▸ PROBLEM TO SOLVE:
From the listing below, restate word for word the lines from the line containing "none -> pimiva (green) (301,207)" down through the line containing "salifin (yellow) (710,272) -> none". Exclude pictures.

▸ MATERIAL TO PROCESS:
*-*-*

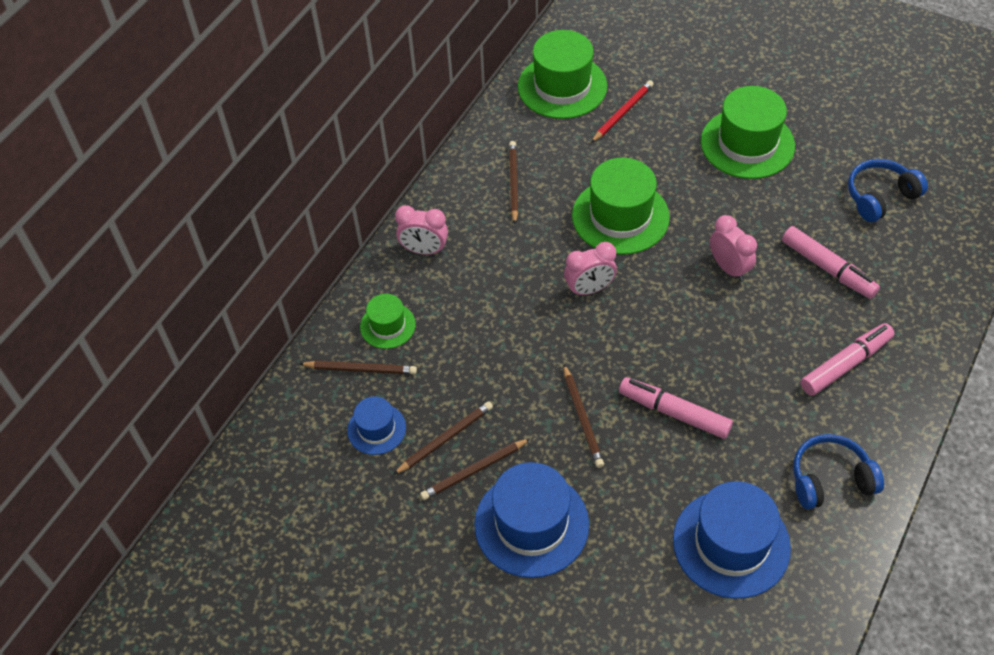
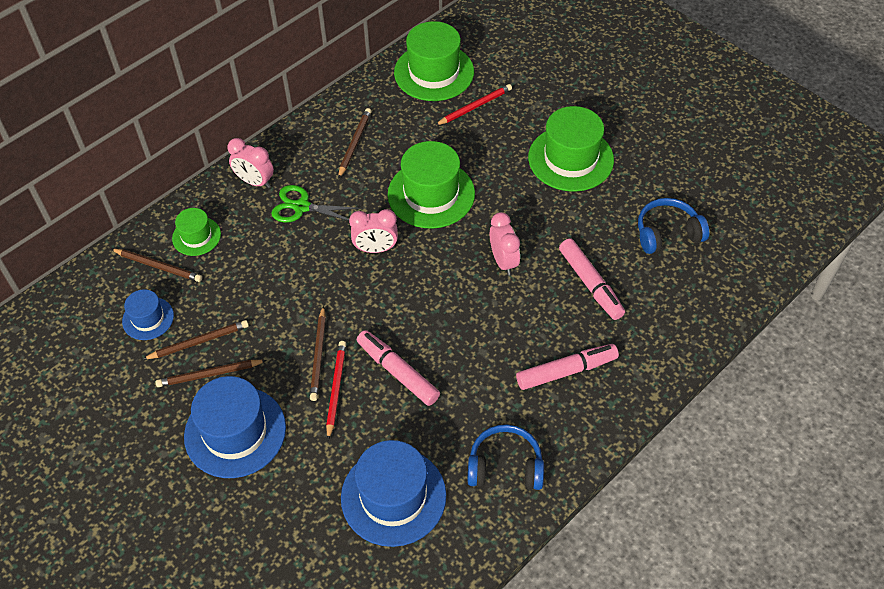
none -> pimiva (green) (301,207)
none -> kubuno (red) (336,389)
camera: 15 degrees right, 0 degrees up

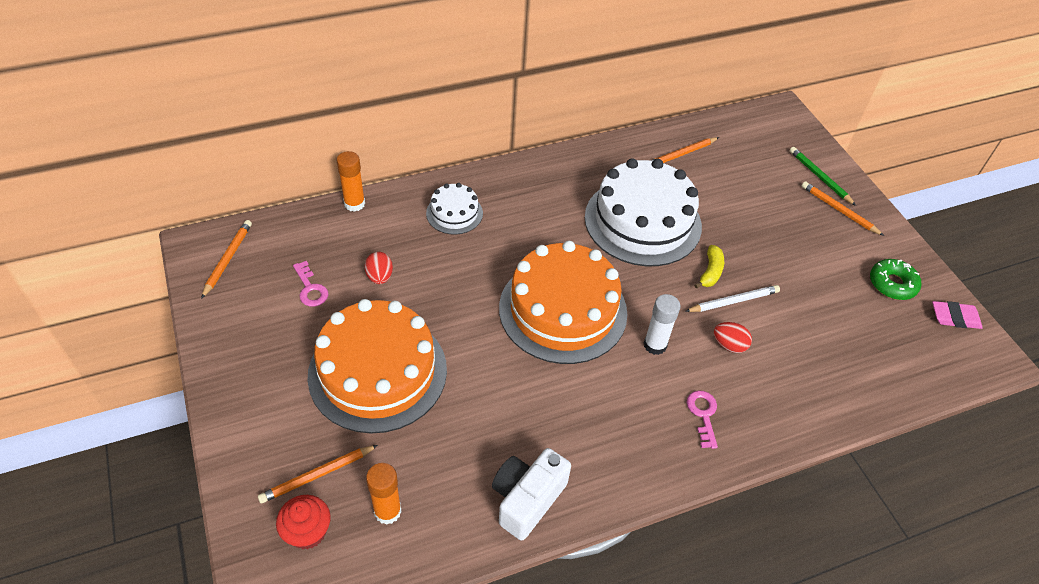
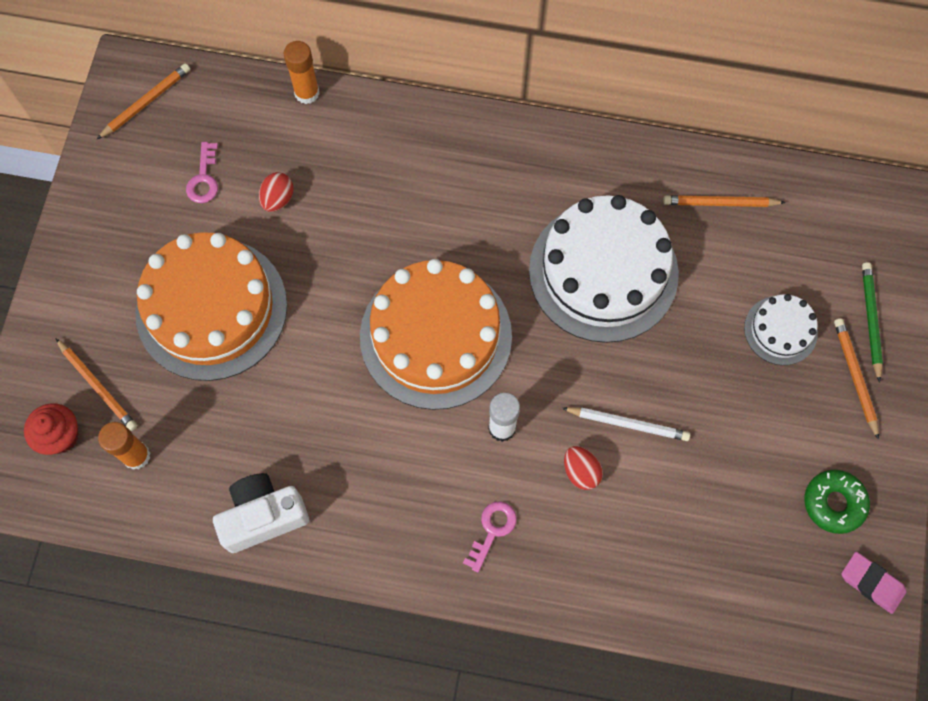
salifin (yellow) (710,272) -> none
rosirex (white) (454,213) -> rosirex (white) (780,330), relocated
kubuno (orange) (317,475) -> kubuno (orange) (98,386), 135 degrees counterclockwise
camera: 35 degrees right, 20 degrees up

*-*-*

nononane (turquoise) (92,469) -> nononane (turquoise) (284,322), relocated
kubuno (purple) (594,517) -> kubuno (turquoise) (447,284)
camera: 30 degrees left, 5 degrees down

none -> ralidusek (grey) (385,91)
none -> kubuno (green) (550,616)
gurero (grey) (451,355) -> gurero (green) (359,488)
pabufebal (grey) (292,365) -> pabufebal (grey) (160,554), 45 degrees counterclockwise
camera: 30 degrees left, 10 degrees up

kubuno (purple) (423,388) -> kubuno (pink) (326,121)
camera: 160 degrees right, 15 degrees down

*-*-*

▸ RESULT OF THE EXERCISE:
none -> pimiva (green) (301,207)
none -> kubuno (red) (336,389)
camera: 15 degrees right, 0 degrees up

salifin (yellow) (710,272) -> none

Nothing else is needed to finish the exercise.